++++ Data extract
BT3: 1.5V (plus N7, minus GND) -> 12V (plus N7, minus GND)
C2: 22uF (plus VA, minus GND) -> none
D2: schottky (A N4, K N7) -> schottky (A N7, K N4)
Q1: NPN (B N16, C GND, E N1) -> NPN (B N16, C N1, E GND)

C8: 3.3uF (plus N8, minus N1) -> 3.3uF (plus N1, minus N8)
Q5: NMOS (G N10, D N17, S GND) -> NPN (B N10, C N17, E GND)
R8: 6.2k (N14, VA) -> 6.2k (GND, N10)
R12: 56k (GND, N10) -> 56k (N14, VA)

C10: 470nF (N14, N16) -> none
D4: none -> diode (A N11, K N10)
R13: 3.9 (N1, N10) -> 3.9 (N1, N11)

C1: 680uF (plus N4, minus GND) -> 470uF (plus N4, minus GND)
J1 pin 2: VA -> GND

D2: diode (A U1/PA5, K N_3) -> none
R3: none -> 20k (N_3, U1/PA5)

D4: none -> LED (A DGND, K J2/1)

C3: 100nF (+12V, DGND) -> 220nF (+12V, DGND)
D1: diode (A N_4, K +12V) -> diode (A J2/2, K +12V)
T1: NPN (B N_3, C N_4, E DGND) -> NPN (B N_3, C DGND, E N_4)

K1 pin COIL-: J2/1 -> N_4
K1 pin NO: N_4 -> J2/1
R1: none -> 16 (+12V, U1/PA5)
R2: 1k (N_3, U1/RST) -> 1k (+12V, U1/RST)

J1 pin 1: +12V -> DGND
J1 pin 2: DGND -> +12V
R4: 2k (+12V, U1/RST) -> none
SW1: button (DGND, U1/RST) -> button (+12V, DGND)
++++++++
▶ **Aim of the exercise**
I'd like the records returned exactly as they were written, please.

▶ **Response**
BT3: 1.5V (plus N7, minus GND) -> 12V (plus N7, minus GND)
C2: 22uF (plus VA, minus GND) -> none
D2: schottky (A N4, K N7) -> schottky (A N7, K N4)
Q1: NPN (B N16, C GND, E N1) -> NPN (B N16, C N1, E GND)

C8: 3.3uF (plus N8, minus N1) -> 3.3uF (plus N1, minus N8)
Q5: NMOS (G N10, D N17, S GND) -> NPN (B N10, C N17, E GND)
R8: 6.2k (N14, VA) -> 6.2k (GND, N10)
R12: 56k (GND, N10) -> 56k (N14, VA)

C10: 470nF (N14, N16) -> none
D4: none -> diode (A N11, K N10)
R13: 3.9 (N1, N10) -> 3.9 (N1, N11)

C1: 680uF (plus N4, minus GND) -> 470uF (plus N4, minus GND)
J1 pin 2: VA -> GND

D2: diode (A U1/PA5, K N_3) -> none
R3: none -> 20k (N_3, U1/PA5)

D4: none -> LED (A DGND, K J2/1)

C3: 100nF (+12V, DGND) -> 220nF (+12V, DGND)
D1: diode (A N_4, K +12V) -> diode (A J2/2, K +12V)
T1: NPN (B N_3, C N_4, E DGND) -> NPN (B N_3, C DGND, E N_4)

K1 pin COIL-: J2/1 -> N_4
K1 pin NO: N_4 -> J2/1
R1: none -> 16 (+12V, U1/PA5)
R2: 1k (N_3, U1/RST) -> 1k (+12V, U1/RST)

J1 pin 1: +12V -> DGND
J1 pin 2: DGND -> +12V
R4: 2k (+12V, U1/RST) -> none
SW1: button (DGND, U1/RST) -> button (+12V, DGND)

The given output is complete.